> [REQUIREMENT]
Copy exactly the lines of the records below, and only those lines, beginning with the line that contains "camera: 30 degrees right, 5 degrees up" and ending with the line that contains "purple ring [601,762,663,823] -> none".

> [DATA UNDER STUDY]
:::::

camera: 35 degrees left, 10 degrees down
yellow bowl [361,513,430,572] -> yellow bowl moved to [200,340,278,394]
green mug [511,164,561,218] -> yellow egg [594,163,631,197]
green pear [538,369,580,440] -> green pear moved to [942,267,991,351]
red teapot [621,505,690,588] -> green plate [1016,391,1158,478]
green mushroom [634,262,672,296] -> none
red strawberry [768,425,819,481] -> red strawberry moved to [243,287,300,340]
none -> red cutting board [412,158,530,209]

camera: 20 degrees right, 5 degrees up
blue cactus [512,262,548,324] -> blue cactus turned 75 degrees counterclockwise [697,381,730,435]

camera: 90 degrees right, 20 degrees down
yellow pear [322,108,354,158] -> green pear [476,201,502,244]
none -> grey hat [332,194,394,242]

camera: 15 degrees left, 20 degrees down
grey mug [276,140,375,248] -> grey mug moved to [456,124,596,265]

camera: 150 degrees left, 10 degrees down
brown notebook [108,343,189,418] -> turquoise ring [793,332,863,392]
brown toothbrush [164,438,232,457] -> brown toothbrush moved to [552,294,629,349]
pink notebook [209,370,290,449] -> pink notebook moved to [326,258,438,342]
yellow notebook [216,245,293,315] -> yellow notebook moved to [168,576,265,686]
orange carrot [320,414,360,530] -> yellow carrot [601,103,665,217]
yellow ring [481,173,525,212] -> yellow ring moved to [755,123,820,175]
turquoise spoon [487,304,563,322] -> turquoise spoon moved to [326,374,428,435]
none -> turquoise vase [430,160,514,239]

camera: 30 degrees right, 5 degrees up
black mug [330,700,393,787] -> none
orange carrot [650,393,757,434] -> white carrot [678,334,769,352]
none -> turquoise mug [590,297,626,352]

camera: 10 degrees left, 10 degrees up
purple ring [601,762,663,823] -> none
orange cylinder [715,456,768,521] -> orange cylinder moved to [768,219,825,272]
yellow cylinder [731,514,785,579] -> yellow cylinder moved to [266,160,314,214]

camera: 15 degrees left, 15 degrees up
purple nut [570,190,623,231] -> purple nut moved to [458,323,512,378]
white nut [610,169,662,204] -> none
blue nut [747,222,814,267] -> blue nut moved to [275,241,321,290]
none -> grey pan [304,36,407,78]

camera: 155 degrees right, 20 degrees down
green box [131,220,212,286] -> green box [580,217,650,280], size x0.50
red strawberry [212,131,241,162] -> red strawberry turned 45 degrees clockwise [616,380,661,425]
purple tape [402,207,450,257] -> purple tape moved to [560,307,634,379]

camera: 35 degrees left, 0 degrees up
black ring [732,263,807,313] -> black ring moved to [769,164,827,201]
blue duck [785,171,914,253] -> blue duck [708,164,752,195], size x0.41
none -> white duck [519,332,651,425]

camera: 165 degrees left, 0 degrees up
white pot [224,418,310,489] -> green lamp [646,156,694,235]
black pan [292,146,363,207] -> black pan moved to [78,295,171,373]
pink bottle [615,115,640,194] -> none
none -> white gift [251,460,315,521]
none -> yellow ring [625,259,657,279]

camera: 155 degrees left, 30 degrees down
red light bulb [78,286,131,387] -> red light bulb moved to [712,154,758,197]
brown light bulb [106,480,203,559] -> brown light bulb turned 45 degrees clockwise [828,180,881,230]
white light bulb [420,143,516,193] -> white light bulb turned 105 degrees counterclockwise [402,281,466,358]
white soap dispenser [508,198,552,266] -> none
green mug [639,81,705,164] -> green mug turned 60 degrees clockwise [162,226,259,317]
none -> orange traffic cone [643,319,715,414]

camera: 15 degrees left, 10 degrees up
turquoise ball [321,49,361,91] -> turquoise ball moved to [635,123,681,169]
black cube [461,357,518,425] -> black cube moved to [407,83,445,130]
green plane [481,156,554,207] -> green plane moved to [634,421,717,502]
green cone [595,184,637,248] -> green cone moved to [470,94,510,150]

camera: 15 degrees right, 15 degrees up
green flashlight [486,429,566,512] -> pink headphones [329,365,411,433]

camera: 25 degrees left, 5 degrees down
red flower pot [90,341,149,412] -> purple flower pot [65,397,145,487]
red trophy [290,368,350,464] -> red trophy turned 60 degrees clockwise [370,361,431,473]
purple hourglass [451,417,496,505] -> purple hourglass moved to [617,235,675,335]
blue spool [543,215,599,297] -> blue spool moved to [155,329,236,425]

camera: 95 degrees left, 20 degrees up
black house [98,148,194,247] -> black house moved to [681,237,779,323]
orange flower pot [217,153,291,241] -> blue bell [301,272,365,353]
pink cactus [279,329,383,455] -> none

:::::

> [RESULT OF THIS EXERCISE]
camera: 30 degrees right, 5 degrees up
black mug [330,700,393,787] -> none
orange carrot [650,393,757,434] -> white carrot [678,334,769,352]
none -> turquoise mug [590,297,626,352]

camera: 10 degrees left, 10 degrees up
purple ring [601,762,663,823] -> none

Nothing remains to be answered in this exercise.